Revision comparison data
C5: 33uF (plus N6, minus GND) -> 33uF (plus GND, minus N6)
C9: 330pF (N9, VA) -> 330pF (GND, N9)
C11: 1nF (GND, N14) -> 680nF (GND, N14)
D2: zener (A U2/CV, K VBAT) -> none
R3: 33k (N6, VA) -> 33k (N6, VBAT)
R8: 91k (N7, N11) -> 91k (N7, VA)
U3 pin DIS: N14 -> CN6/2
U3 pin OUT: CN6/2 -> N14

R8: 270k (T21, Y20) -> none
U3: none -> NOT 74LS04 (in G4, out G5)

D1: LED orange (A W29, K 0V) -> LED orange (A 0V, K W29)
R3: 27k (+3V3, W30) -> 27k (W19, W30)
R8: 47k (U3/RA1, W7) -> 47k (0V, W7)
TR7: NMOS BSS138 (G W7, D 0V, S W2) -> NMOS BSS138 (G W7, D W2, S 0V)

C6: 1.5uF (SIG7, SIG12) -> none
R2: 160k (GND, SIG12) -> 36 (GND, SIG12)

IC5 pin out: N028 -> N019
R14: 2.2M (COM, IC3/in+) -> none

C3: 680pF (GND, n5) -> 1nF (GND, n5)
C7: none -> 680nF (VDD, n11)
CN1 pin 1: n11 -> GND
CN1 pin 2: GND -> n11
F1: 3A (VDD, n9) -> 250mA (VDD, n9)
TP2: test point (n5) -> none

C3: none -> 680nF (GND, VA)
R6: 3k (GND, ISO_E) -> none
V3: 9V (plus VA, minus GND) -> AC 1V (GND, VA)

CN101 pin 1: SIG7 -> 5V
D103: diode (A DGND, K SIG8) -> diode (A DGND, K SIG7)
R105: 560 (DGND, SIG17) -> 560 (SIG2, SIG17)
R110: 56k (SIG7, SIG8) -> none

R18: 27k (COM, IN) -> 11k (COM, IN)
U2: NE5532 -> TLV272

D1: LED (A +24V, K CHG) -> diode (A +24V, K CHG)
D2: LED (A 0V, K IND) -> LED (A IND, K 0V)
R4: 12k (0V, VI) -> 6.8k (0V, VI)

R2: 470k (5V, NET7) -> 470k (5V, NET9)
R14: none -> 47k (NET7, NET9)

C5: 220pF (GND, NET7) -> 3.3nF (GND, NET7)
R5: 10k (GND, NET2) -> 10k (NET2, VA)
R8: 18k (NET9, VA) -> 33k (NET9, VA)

> _About this task_
Every line from the one containing "CN1 pin 1: n11 -> GND" to the close of the records must be reproduced exactly. Include both ends and nothing more.

> _Problem solution_
CN1 pin 1: n11 -> GND
CN1 pin 2: GND -> n11
F1: 3A (VDD, n9) -> 250mA (VDD, n9)
TP2: test point (n5) -> none

C3: none -> 680nF (GND, VA)
R6: 3k (GND, ISO_E) -> none
V3: 9V (plus VA, minus GND) -> AC 1V (GND, VA)

CN101 pin 1: SIG7 -> 5V
D103: diode (A DGND, K SIG8) -> diode (A DGND, K SIG7)
R105: 560 (DGND, SIG17) -> 560 (SIG2, SIG17)
R110: 56k (SIG7, SIG8) -> none

R18: 27k (COM, IN) -> 11k (COM, IN)
U2: NE5532 -> TLV272

D1: LED (A +24V, K CHG) -> diode (A +24V, K CHG)
D2: LED (A 0V, K IND) -> LED (A IND, K 0V)
R4: 12k (0V, VI) -> 6.8k (0V, VI)

R2: 470k (5V, NET7) -> 470k (5V, NET9)
R14: none -> 47k (NET7, NET9)

C5: 220pF (GND, NET7) -> 3.3nF (GND, NET7)
R5: 10k (GND, NET2) -> 10k (NET2, VA)
R8: 18k (NET9, VA) -> 33k (NET9, VA)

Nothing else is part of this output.